WORK TO COMPLETE:
Lines that contain the string "none" are the ones to list; copy all of them from the records.

INPUT FOR THIS TASK:
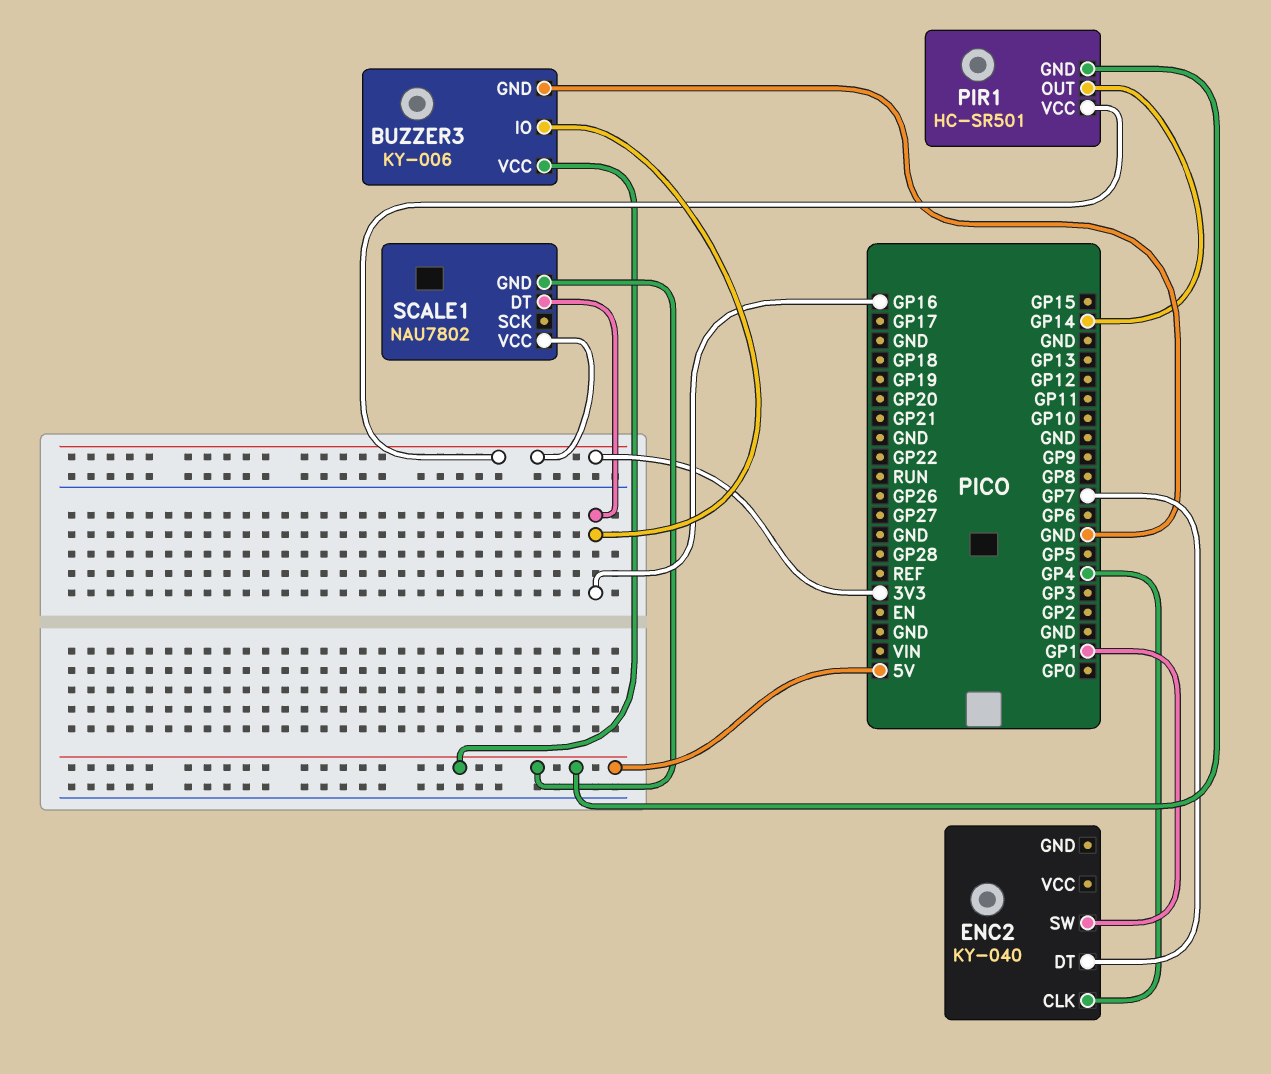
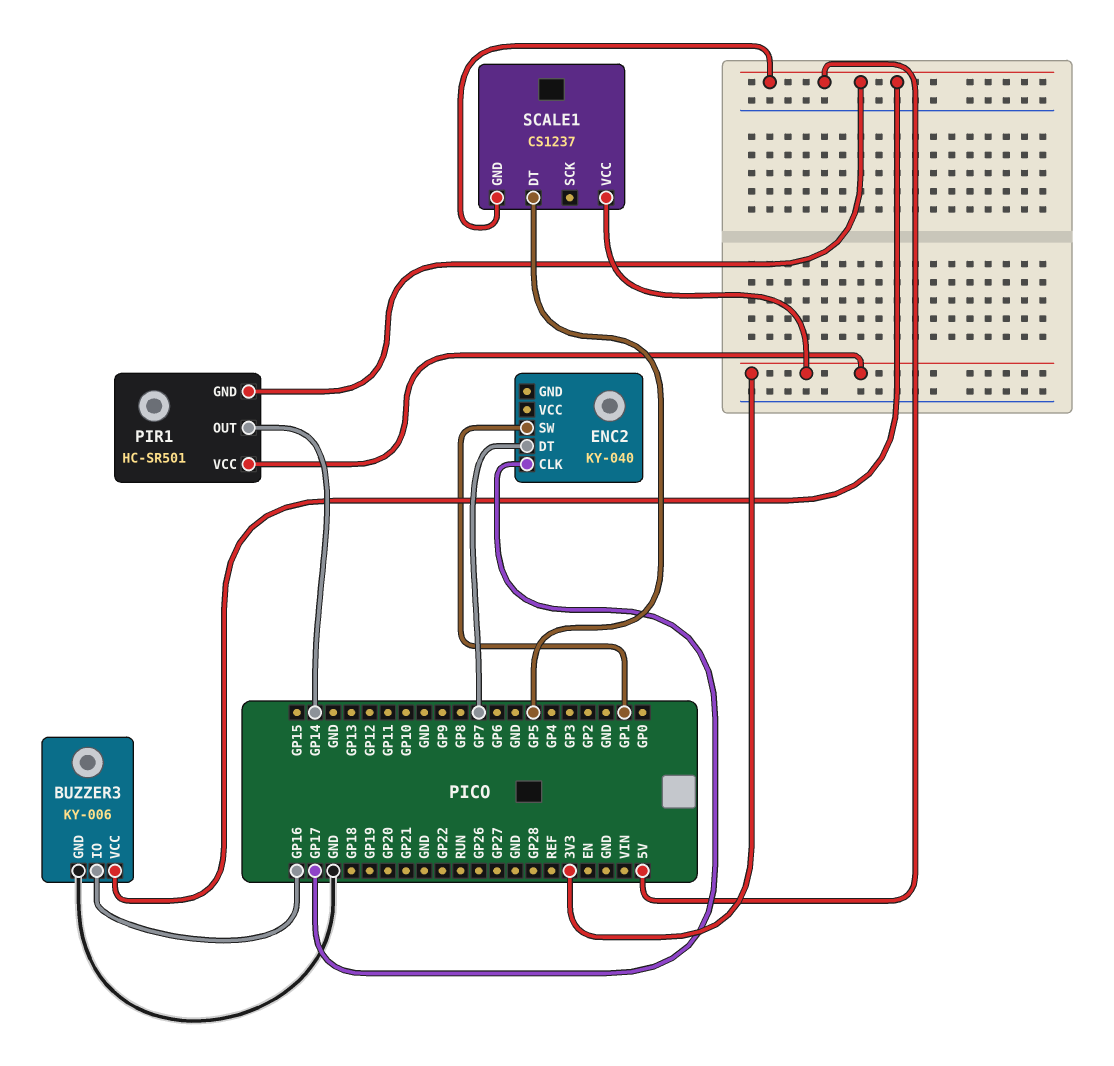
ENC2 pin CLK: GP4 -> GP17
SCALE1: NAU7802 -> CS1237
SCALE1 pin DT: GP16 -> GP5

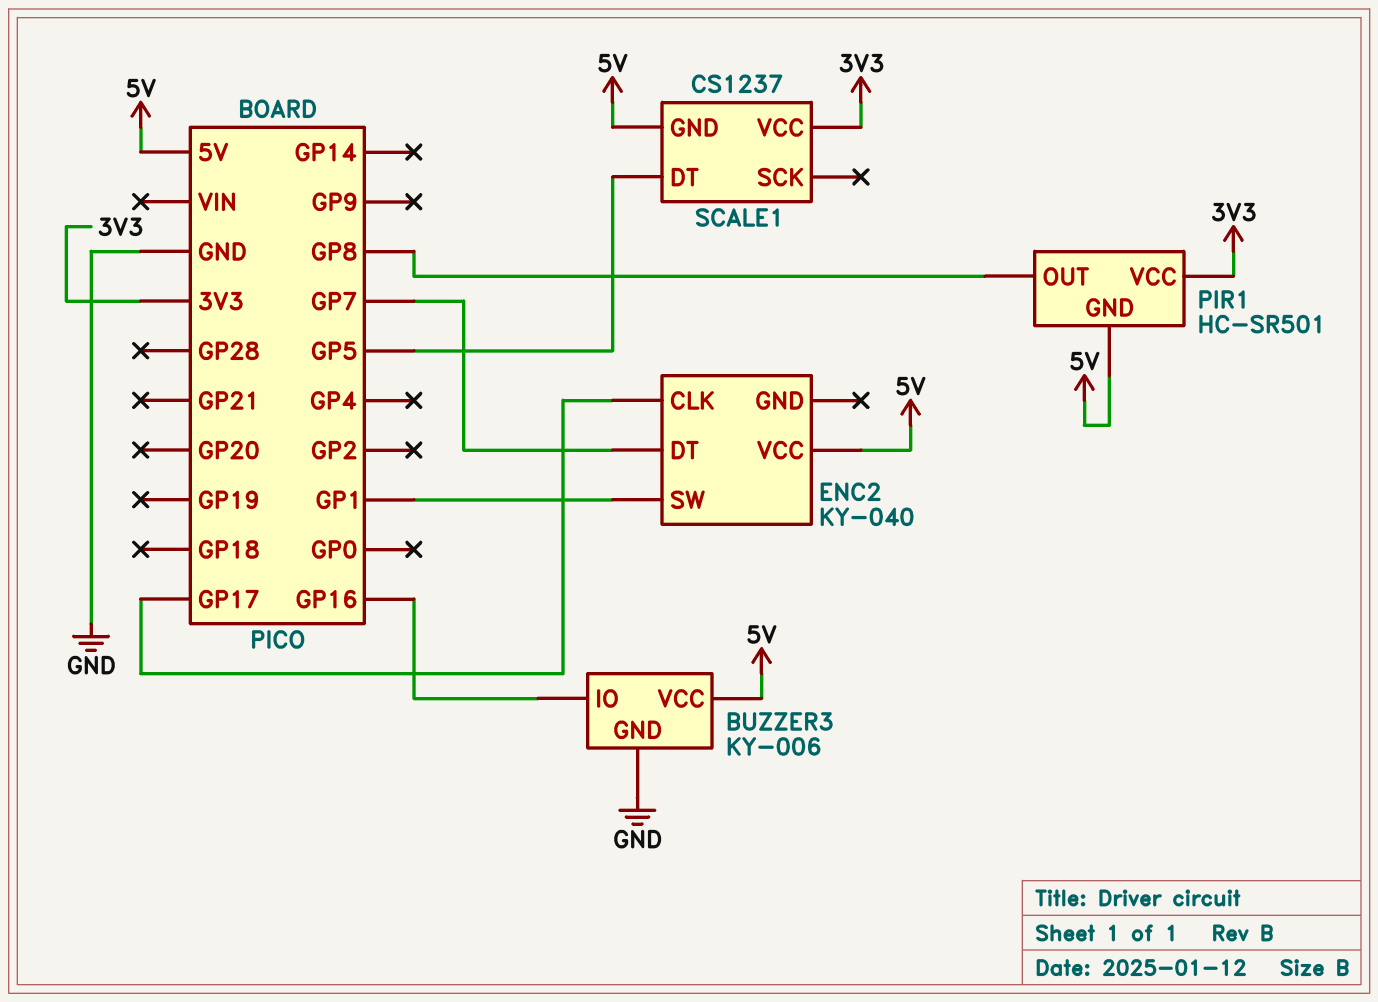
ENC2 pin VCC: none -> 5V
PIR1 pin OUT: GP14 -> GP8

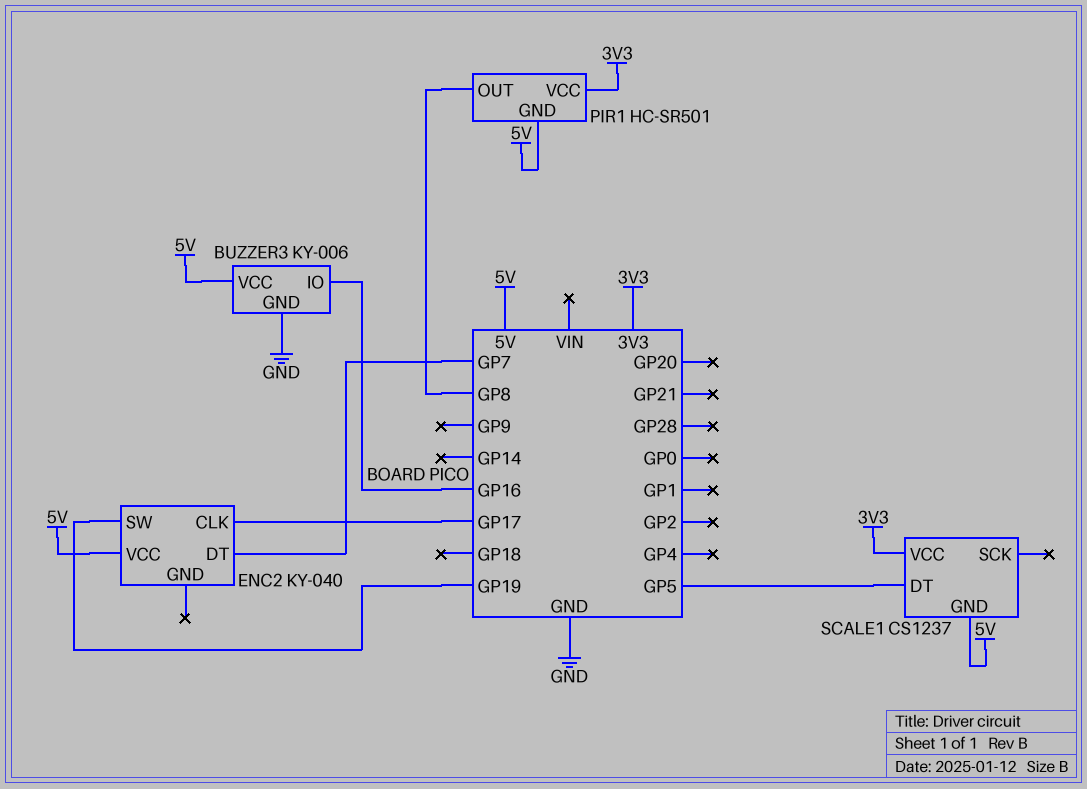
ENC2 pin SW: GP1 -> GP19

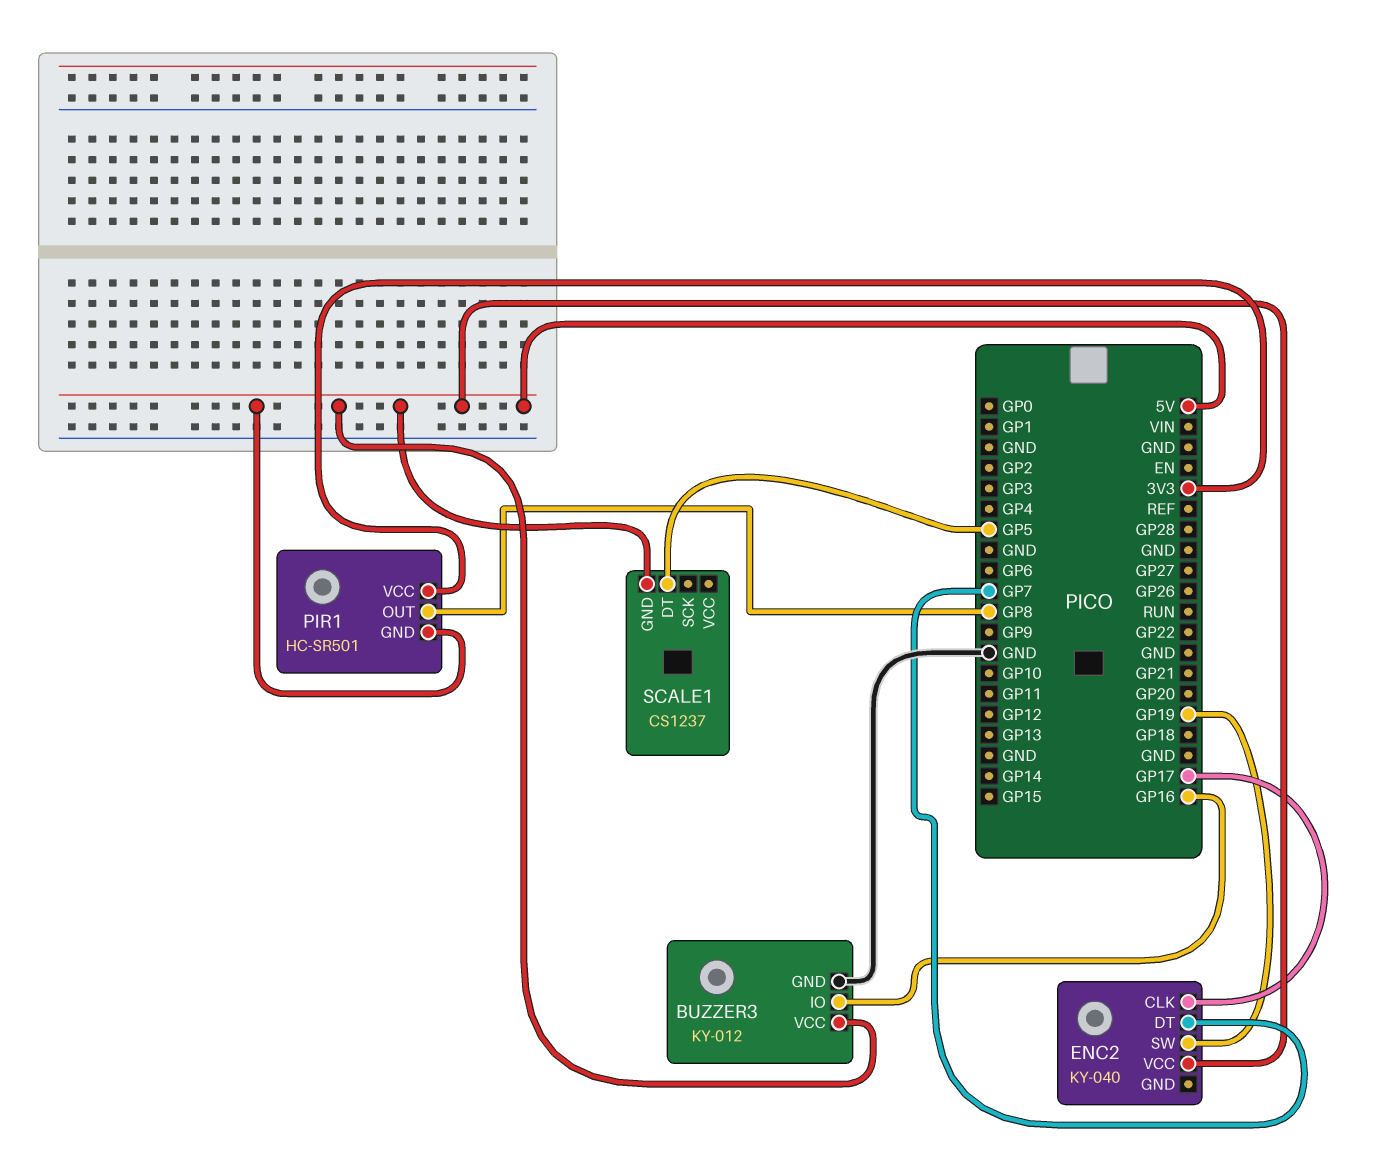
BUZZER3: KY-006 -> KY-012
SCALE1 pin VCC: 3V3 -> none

TASK OUTPUT:
ENC2 pin VCC: none -> 5V
SCALE1 pin VCC: 3V3 -> none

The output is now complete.